[Data for this exercise — start]
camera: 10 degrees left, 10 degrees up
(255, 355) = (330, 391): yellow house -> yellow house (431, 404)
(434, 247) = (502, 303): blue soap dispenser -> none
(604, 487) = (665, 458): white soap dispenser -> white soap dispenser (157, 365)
[Data for this exercise — finish]
[Data for this exercise — start]
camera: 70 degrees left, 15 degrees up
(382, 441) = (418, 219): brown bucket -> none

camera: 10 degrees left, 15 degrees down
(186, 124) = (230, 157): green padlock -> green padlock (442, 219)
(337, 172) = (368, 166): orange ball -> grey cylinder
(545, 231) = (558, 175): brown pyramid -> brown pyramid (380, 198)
[Data for this exercise — finish]
### What you should do
In the listing above, find the line with "camera: 10 degrees left, 10 degrees up" and the line with "(604, 487) = (665, 458): white", then reproduce both and every line between them exactly.

### Completed exercise
camera: 10 degrees left, 10 degrees up
(255, 355) = (330, 391): yellow house -> yellow house (431, 404)
(434, 247) = (502, 303): blue soap dispenser -> none
(604, 487) = (665, 458): white soap dispenser -> white soap dispenser (157, 365)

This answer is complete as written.